─── Records supplied
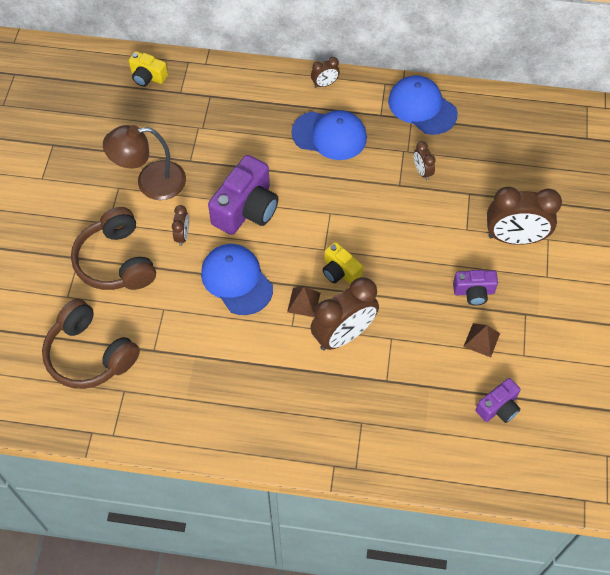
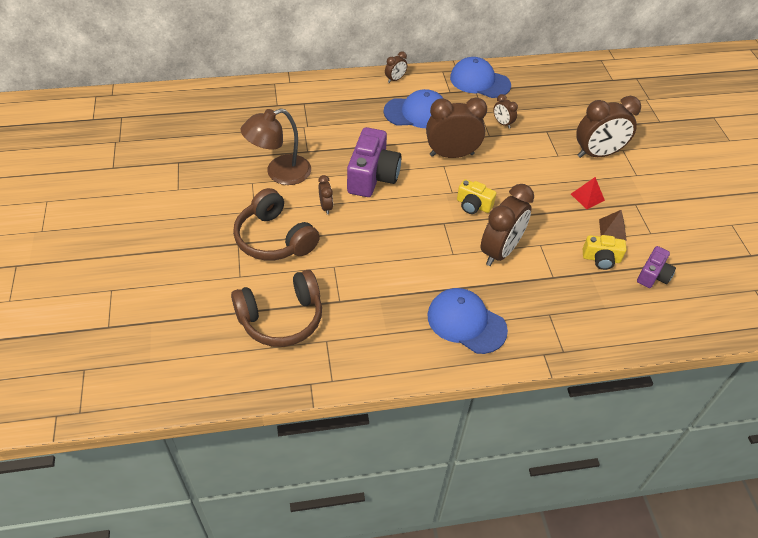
camera: 20 degrees left, 10 degrees down
(90, 354) = (281, 318): brown headphones -> brown headphones turned 45 degrees counterclockwise
(148, 77) = (244, 99): yellow camera -> yellow camera (601, 259)
(236, 280) = (389, 230): blue cap -> blue cap (466, 322)
(303, 302) = (454, 234): brown pyramid -> none
(345, 201) = (451, 154): none -> brown clock
(473, 292) = (587, 197): purple camera -> red pyramid

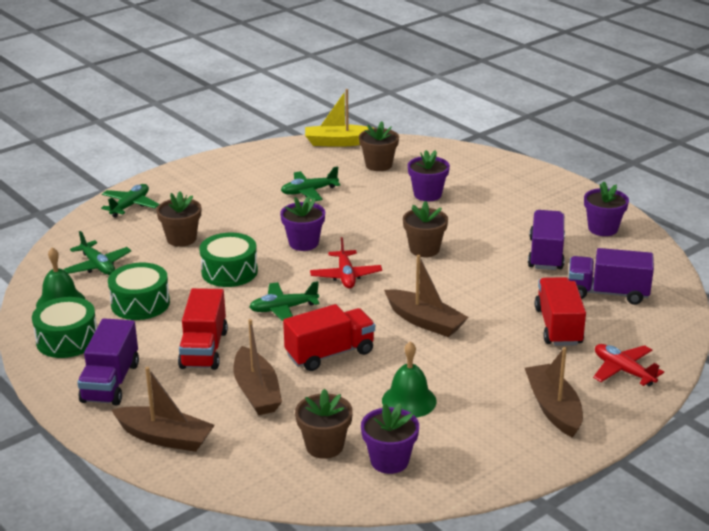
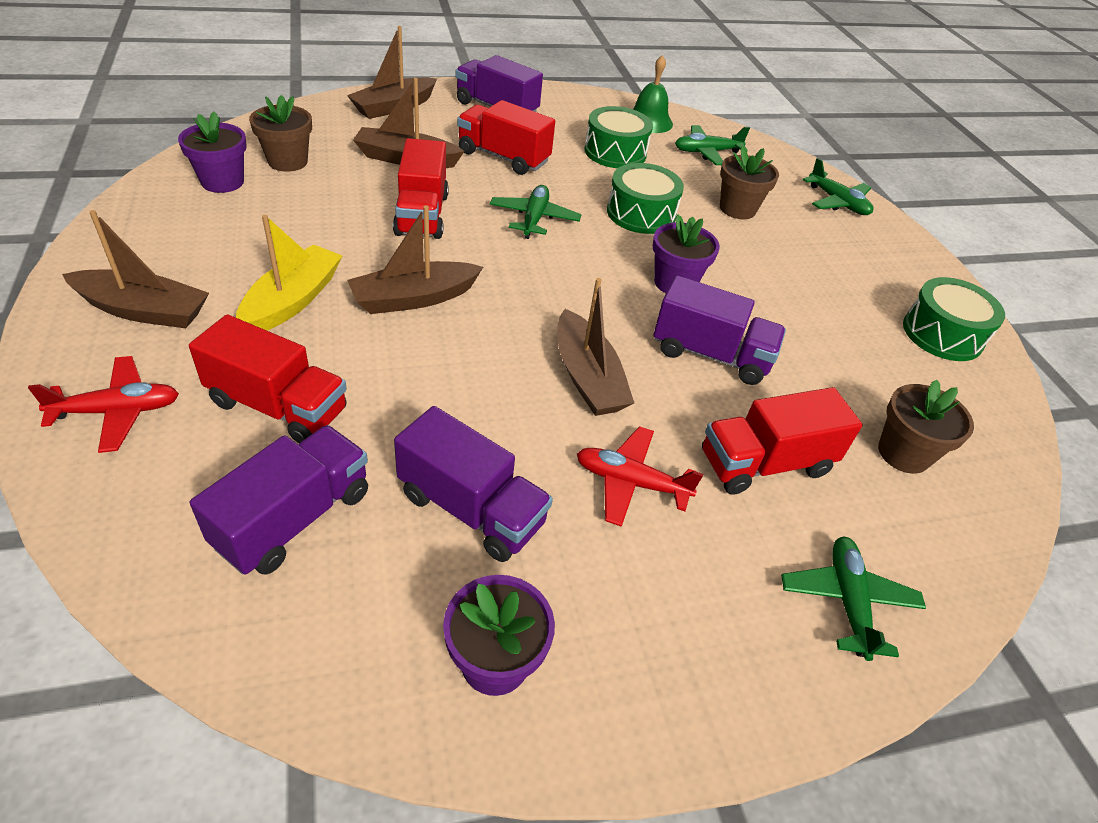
camera: 110 degrees right, 15 degrees up
(67, 340) = (581, 109): green drum -> green drum (942, 334)
(309, 191) = (825, 341): green plane -> green plane (847, 601)
(339, 142) = (1010, 443): yellow boat -> yellow boat (292, 301)
(346, 276) = (569, 283): red plane -> red plane (630, 482)
(361, 220) = (710, 354): none -> purple truck
(409, 400) = (288, 226): green bell -> none
(424, 249) = (587, 377): brown flower pot -> brown boat
(427, 194) = (765, 463): purple flower pot -> red truck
──────
About this exercise
Search the entries above for the word "green" and copy each line where it appears.

Output
(67, 340) = (581, 109): green drum -> green drum (942, 334)
(309, 191) = (825, 341): green plane -> green plane (847, 601)
(409, 400) = (288, 226): green bell -> none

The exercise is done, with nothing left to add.